[Before and after images]
- Opening Delimiter -
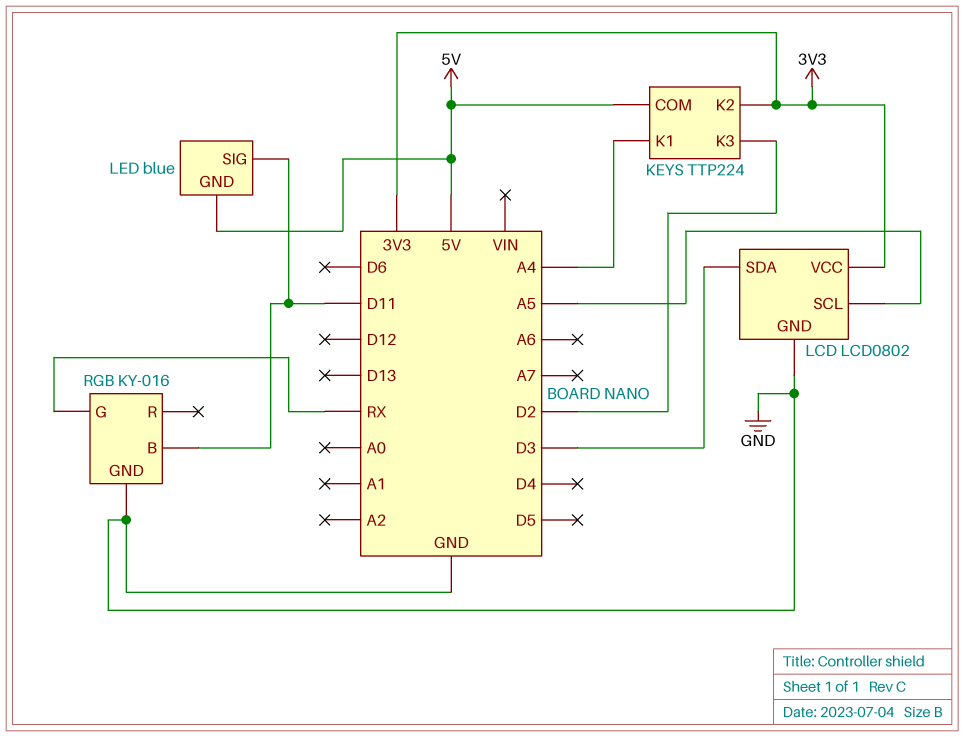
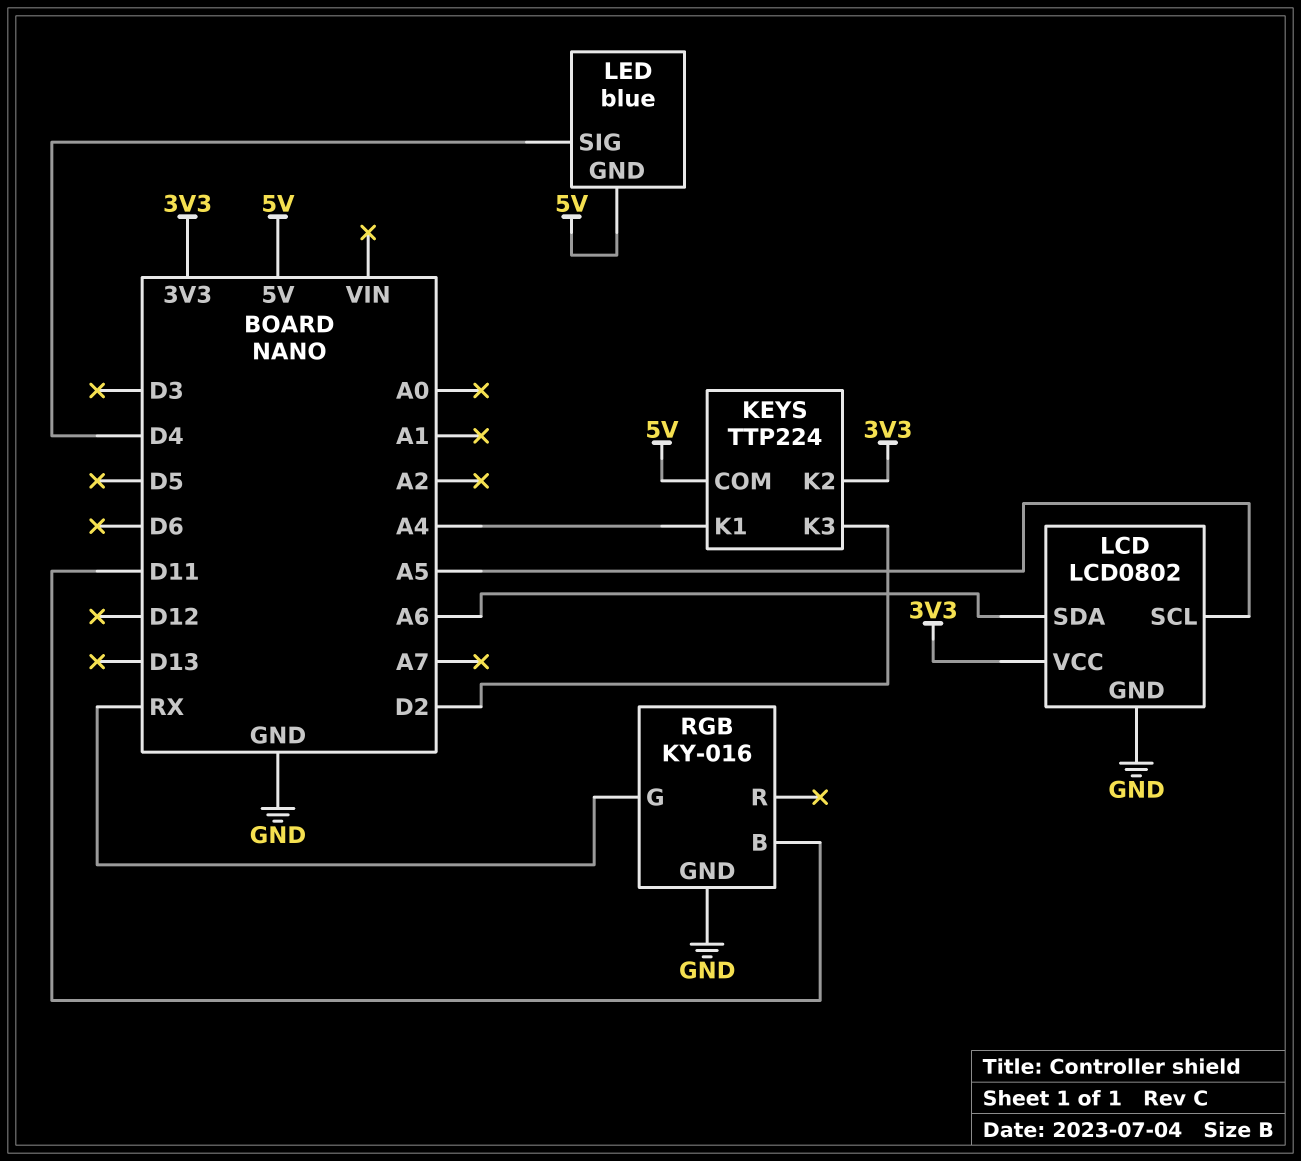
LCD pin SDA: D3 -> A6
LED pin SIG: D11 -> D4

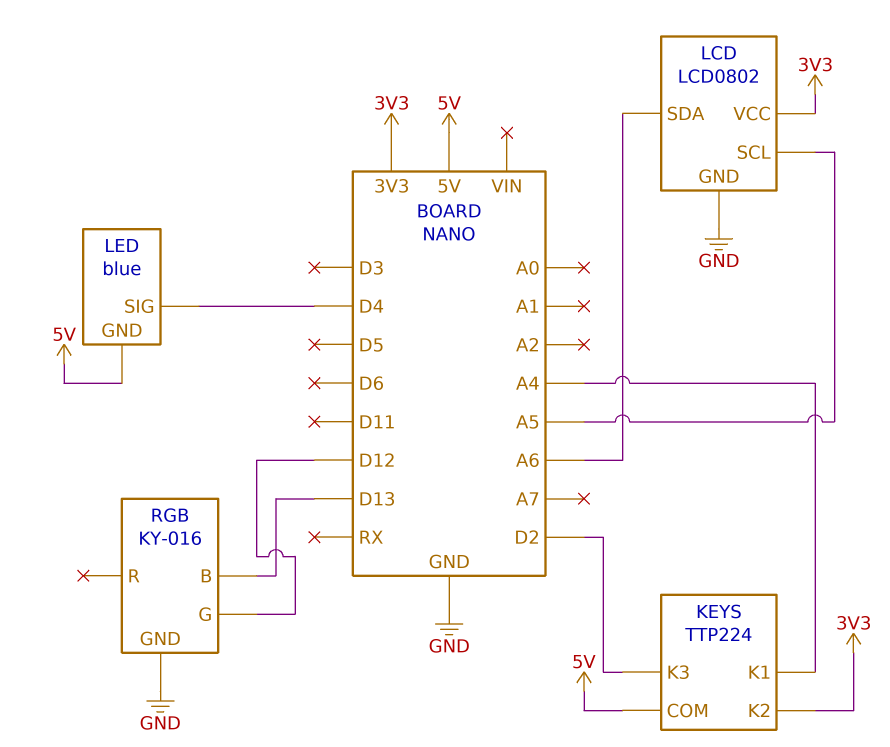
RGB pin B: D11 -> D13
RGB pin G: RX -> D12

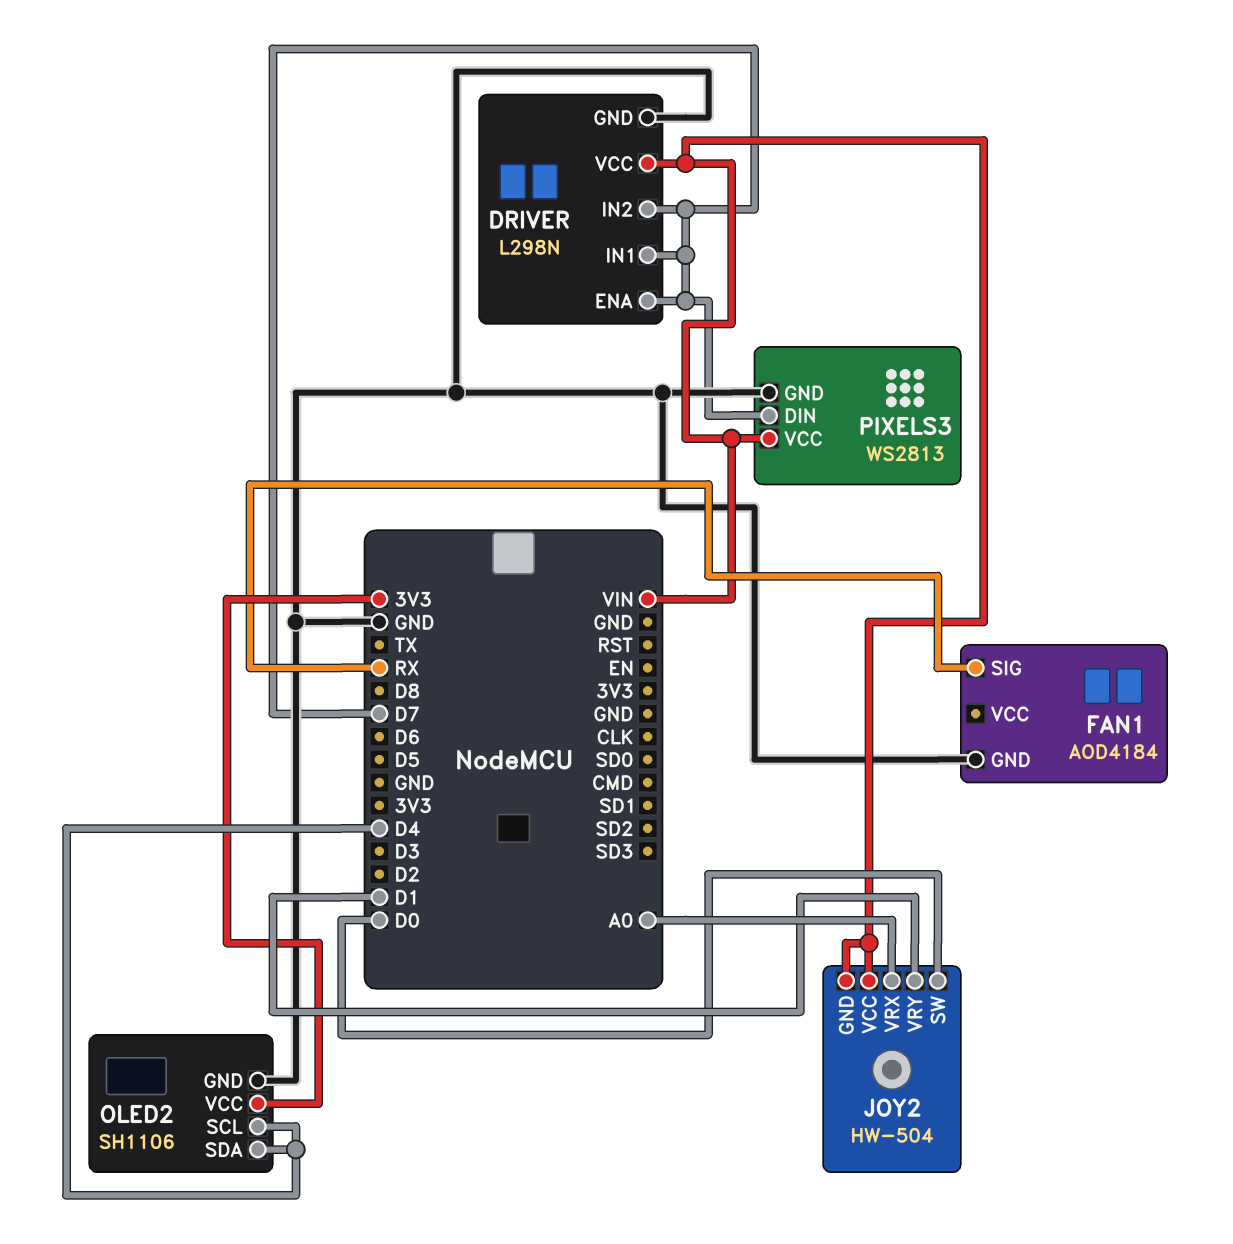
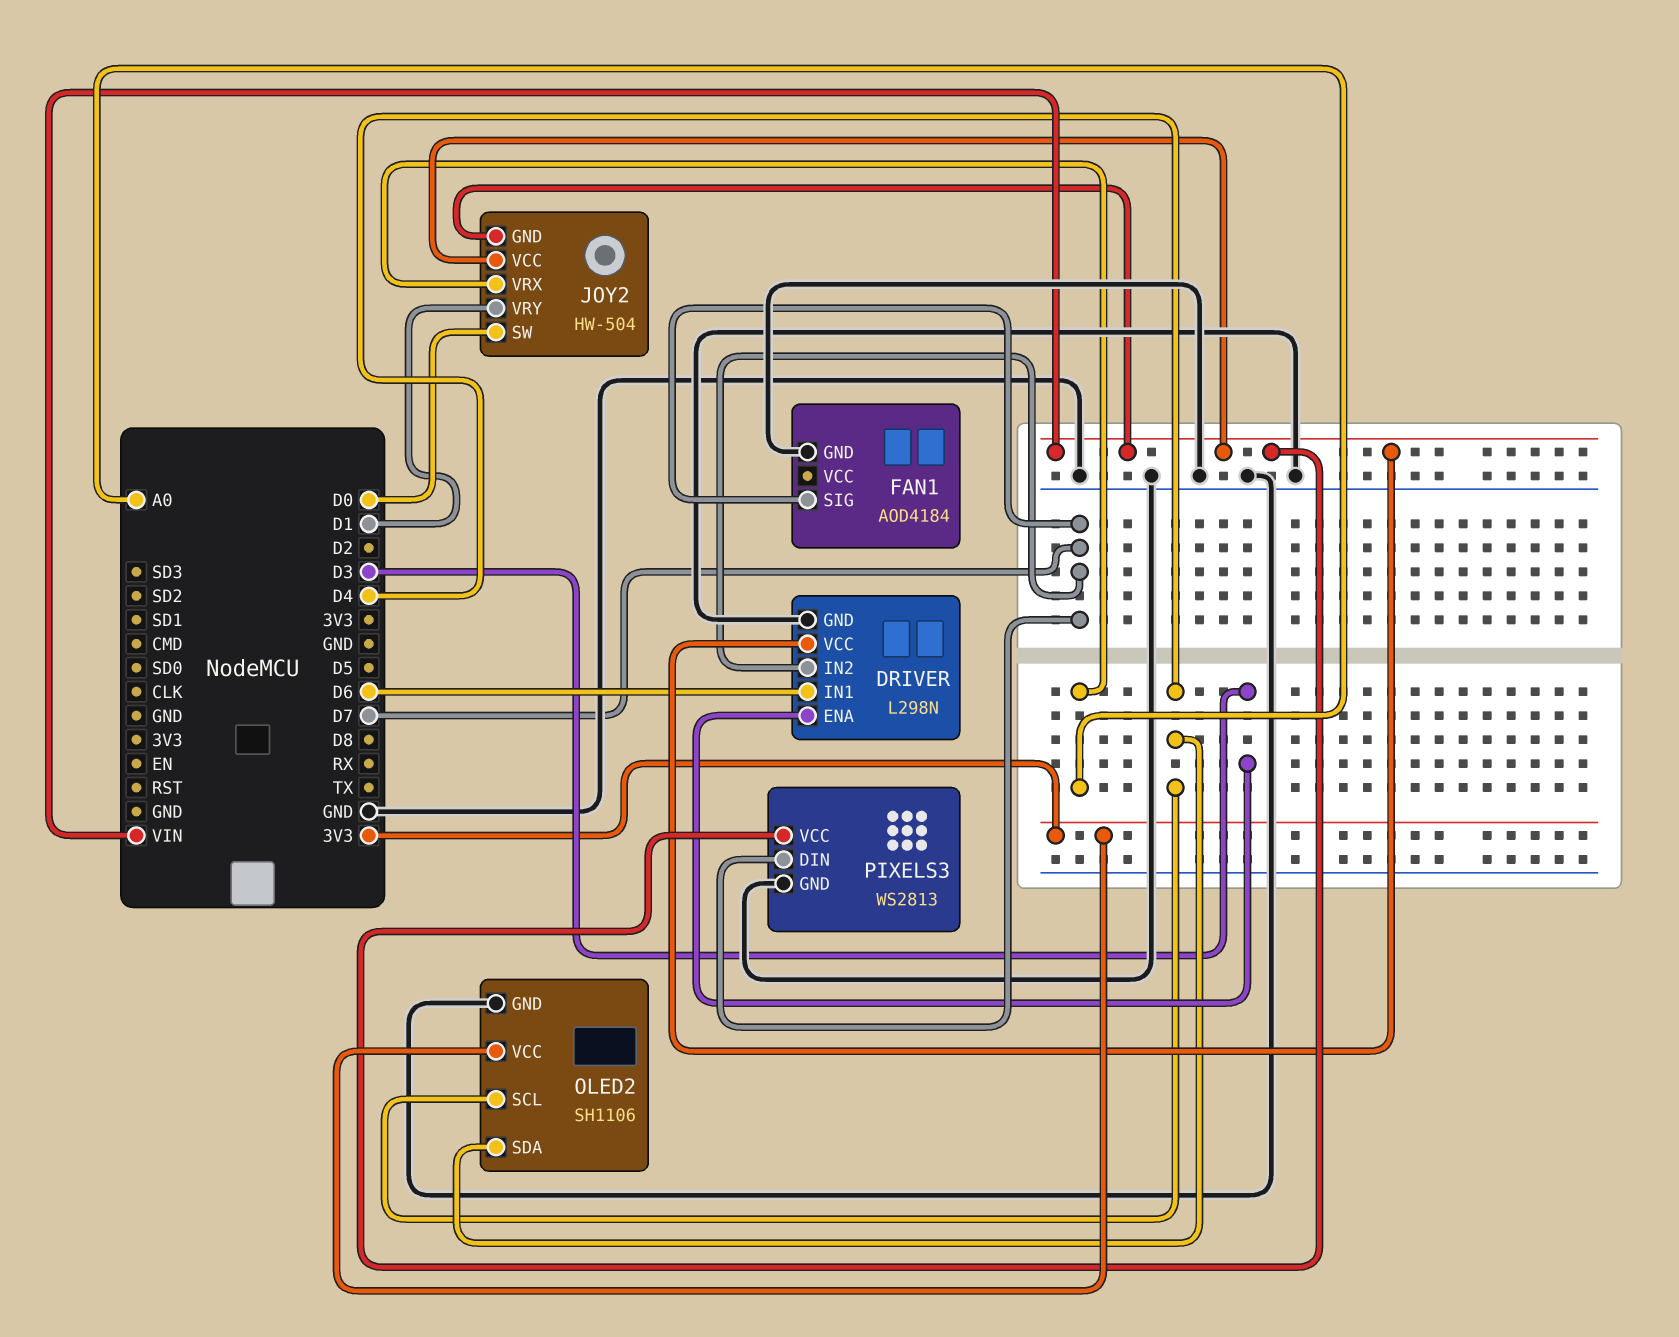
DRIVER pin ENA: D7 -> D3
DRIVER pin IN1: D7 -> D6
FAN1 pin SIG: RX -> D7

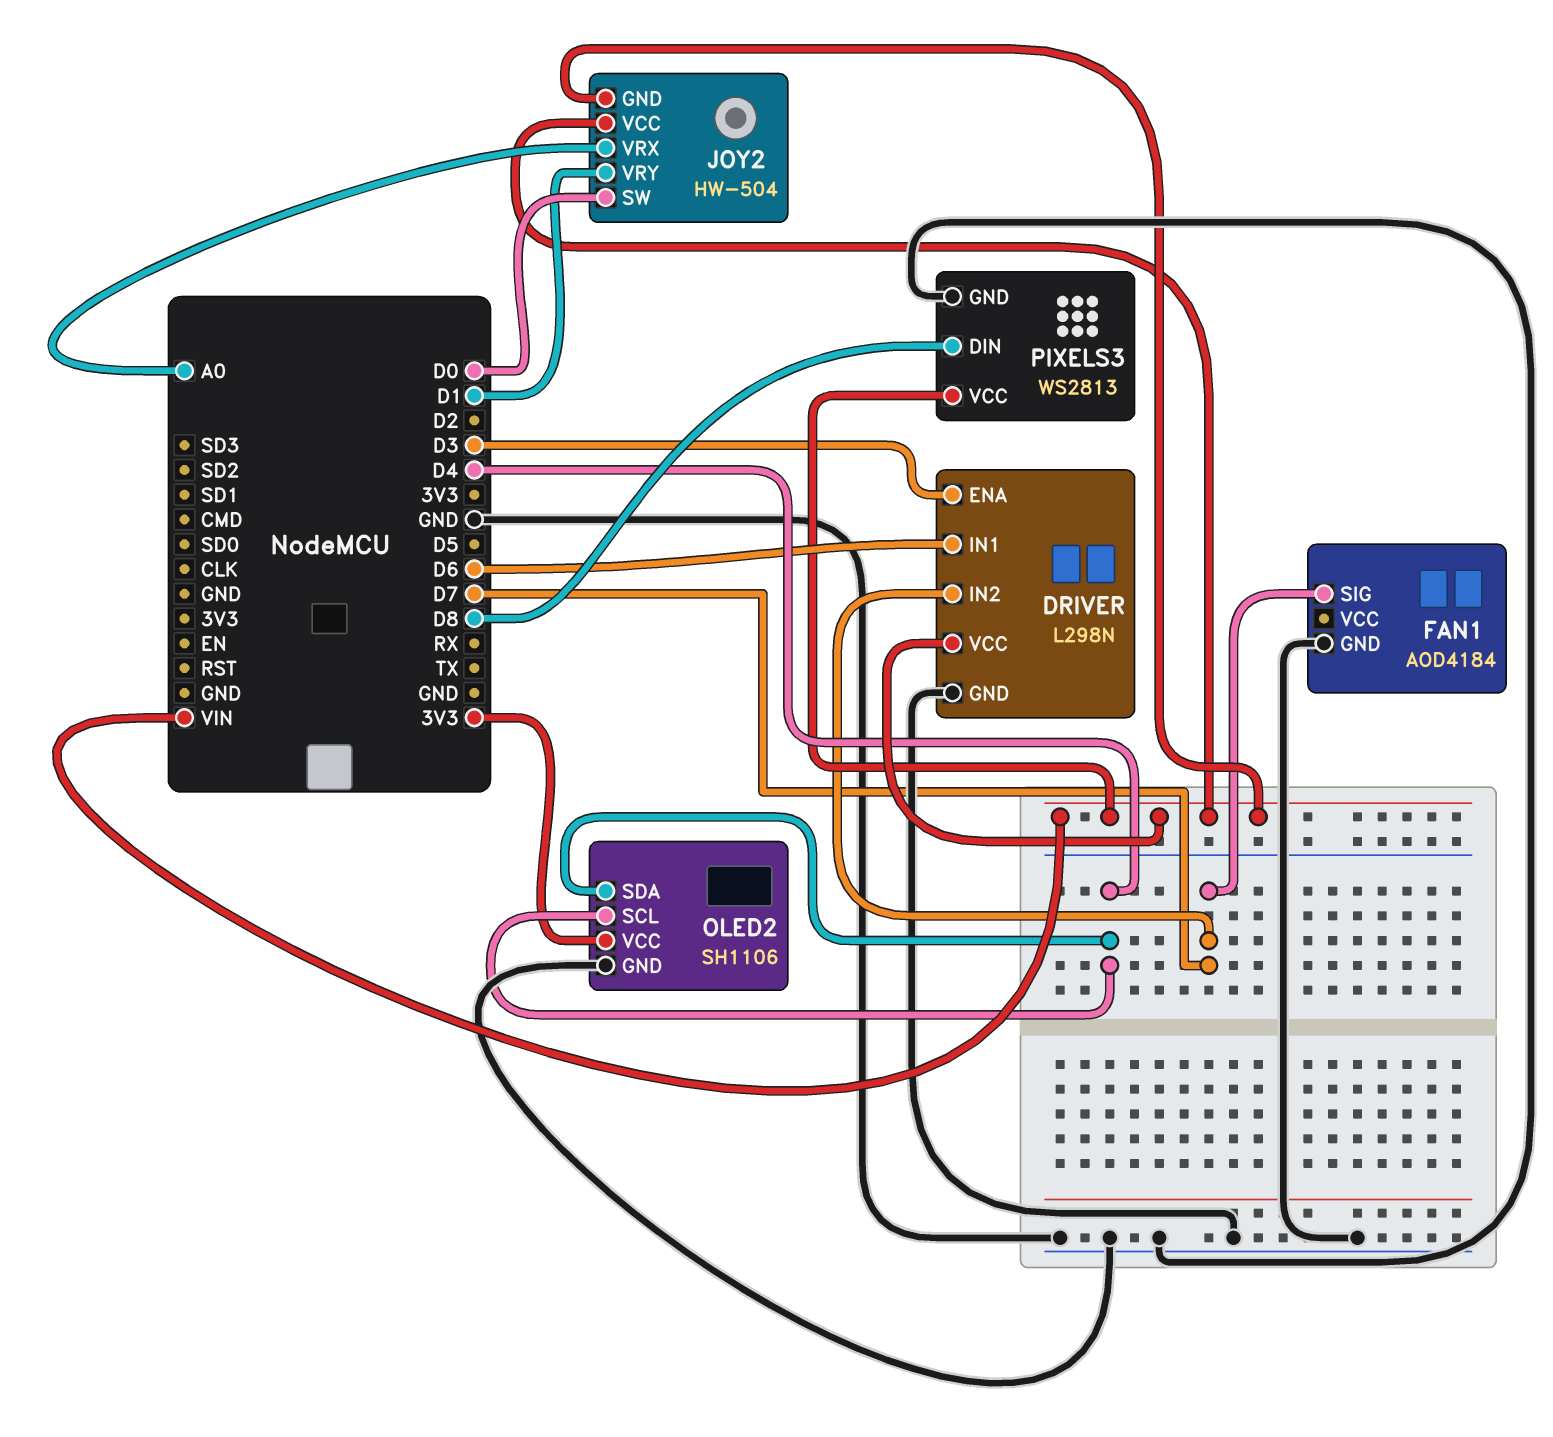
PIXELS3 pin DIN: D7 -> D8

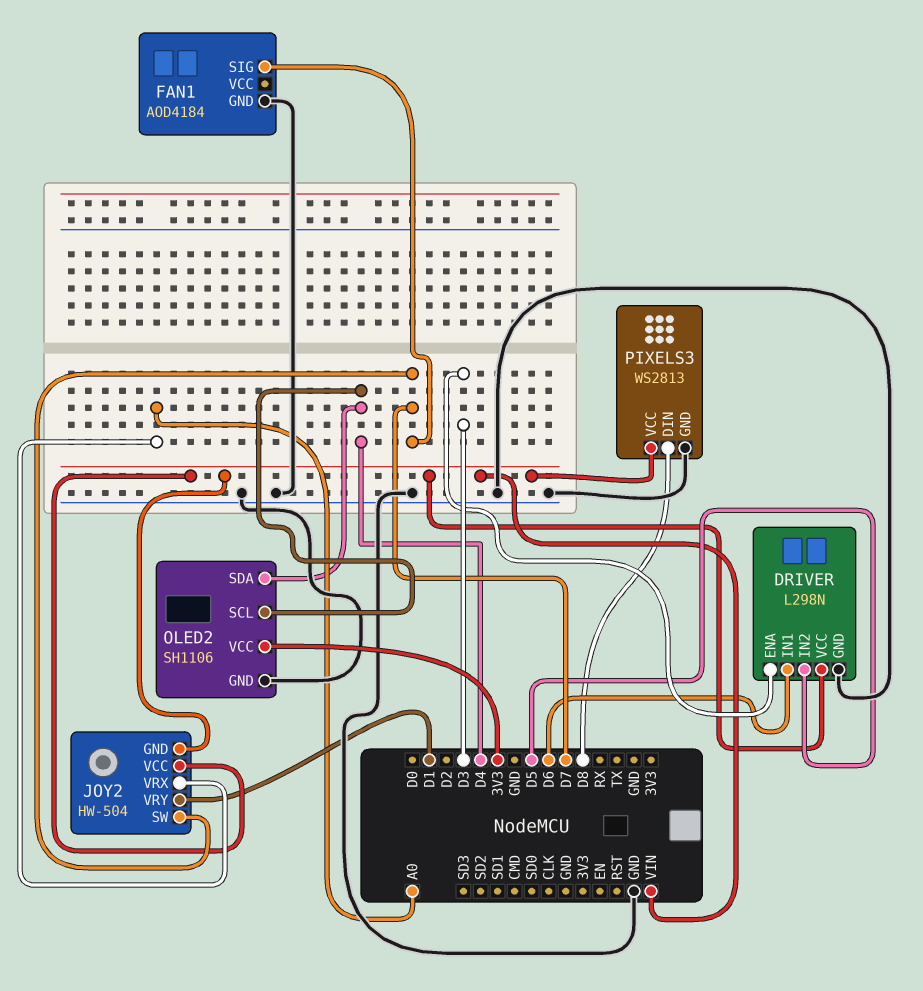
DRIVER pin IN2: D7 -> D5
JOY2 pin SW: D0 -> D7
- Closing Delimiter -
### INSTRUCTIONS TO FOLLOW:
Since the pictures don't belong in the copy, copy only the rest of the entries above exactly.

### ANSWER SPACE:
LCD pin SDA: D3 -> A6
LED pin SIG: D11 -> D4

RGB pin B: D11 -> D13
RGB pin G: RX -> D12

DRIVER pin ENA: D7 -> D3
DRIVER pin IN1: D7 -> D6
FAN1 pin SIG: RX -> D7

PIXELS3 pin DIN: D7 -> D8

DRIVER pin IN2: D7 -> D5
JOY2 pin SW: D0 -> D7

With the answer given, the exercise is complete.